Entries follow. Give back exactly the lines starting at the one containing "grey jar: 6 -> 7" and ending at the one containing "white jar: 10 -> 7", and no other lines.

THE INPUT >>
_ _ _ _
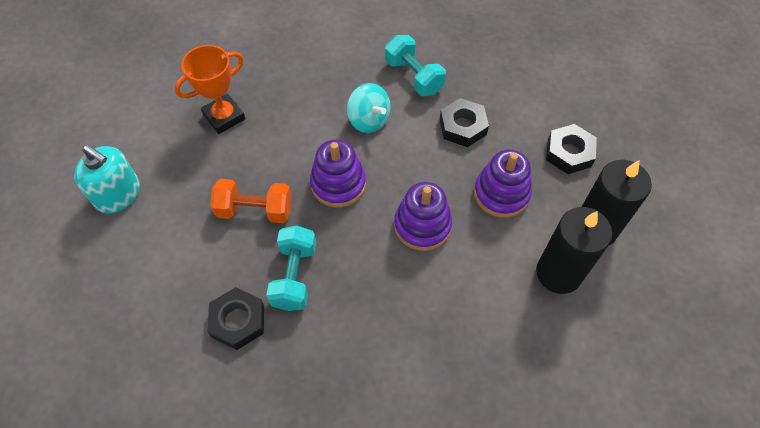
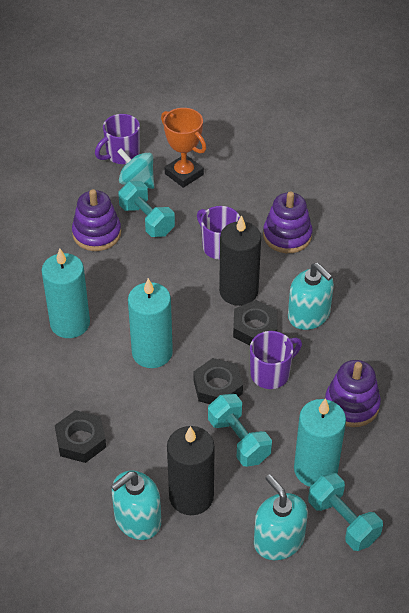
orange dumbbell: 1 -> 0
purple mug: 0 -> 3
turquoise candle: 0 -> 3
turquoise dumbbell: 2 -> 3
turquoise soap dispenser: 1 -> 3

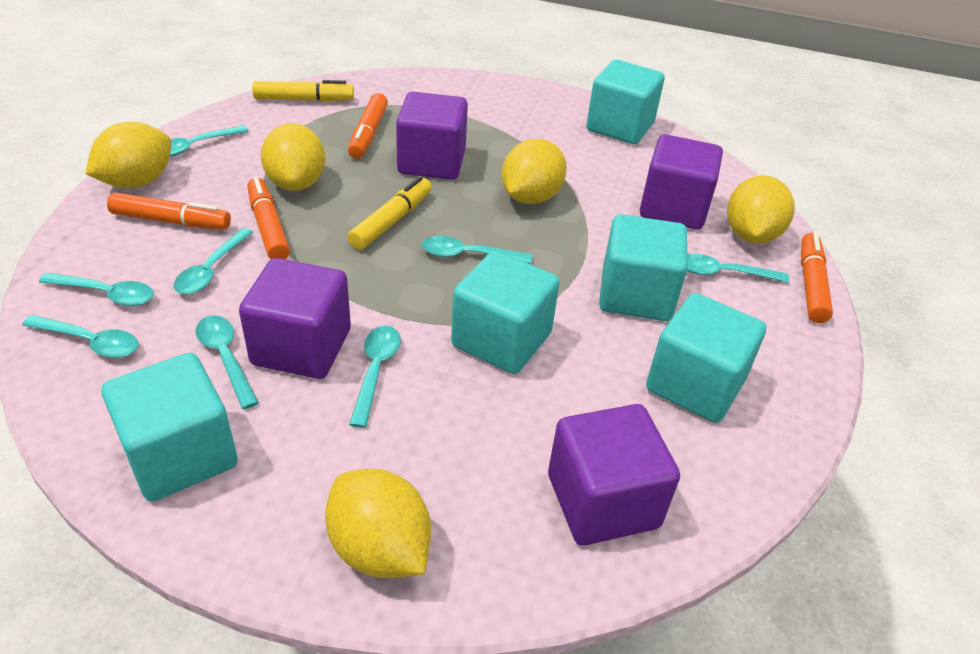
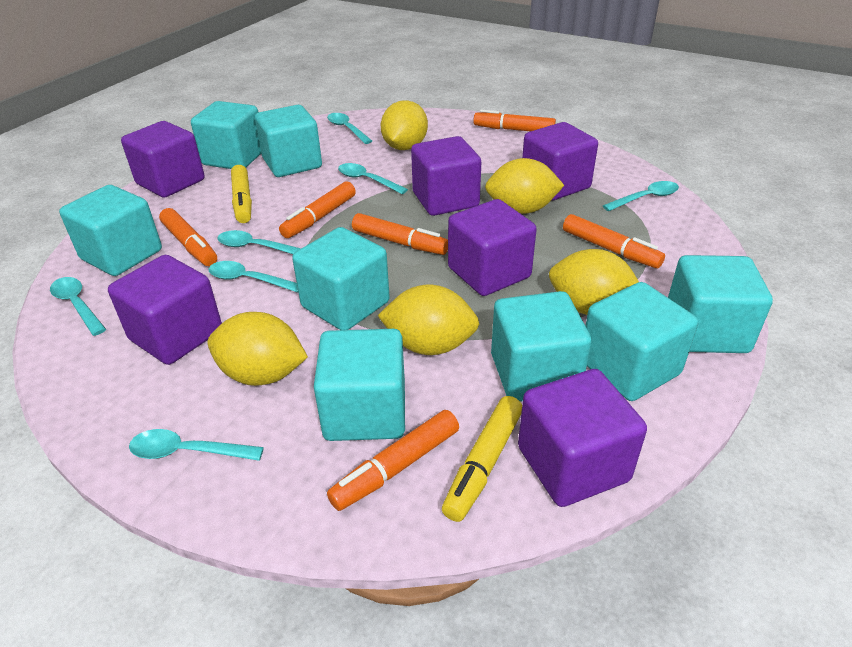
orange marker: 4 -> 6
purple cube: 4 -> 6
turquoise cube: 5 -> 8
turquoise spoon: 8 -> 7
_ _ _ _
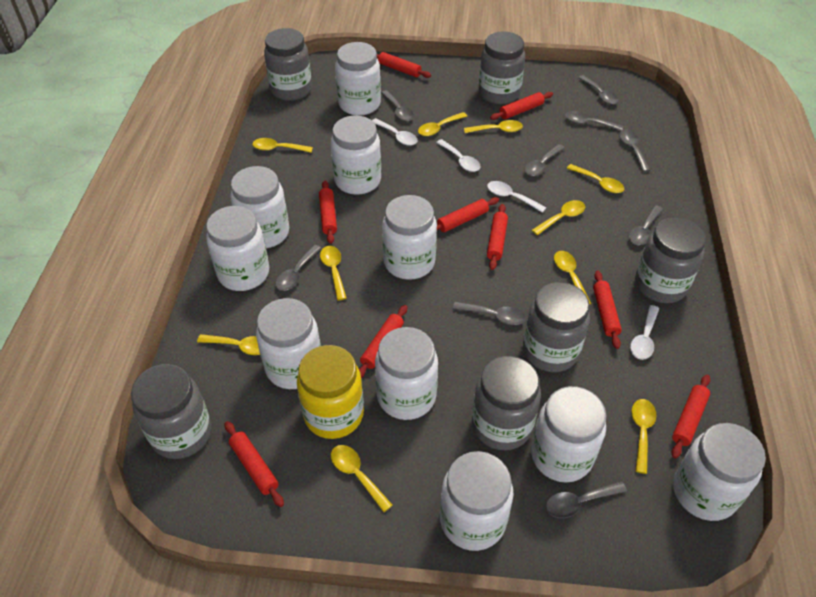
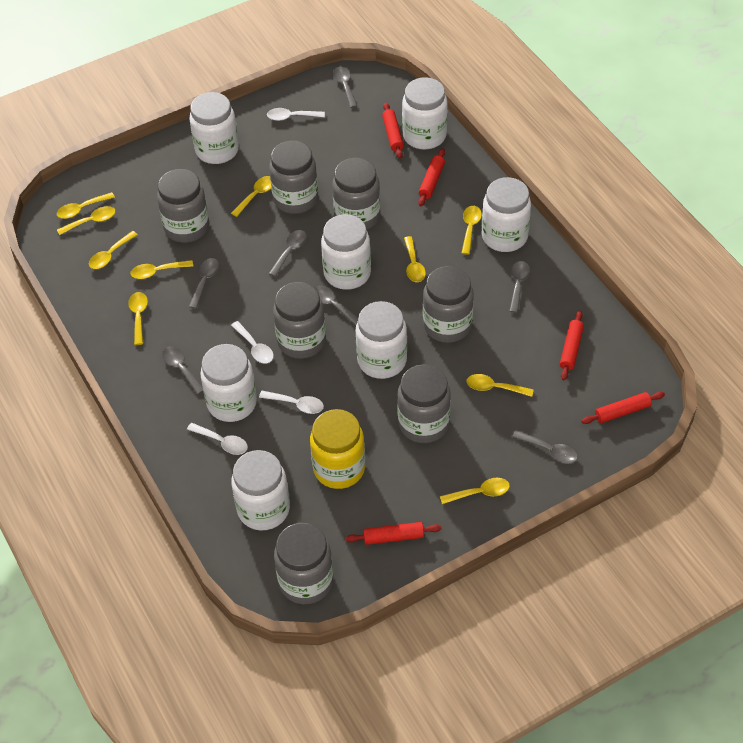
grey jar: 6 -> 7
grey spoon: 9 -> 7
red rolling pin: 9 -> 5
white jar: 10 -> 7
_ _ _ _
EXERCISE OUTPUT >>
grey jar: 6 -> 7
grey spoon: 9 -> 7
red rolling pin: 9 -> 5
white jar: 10 -> 7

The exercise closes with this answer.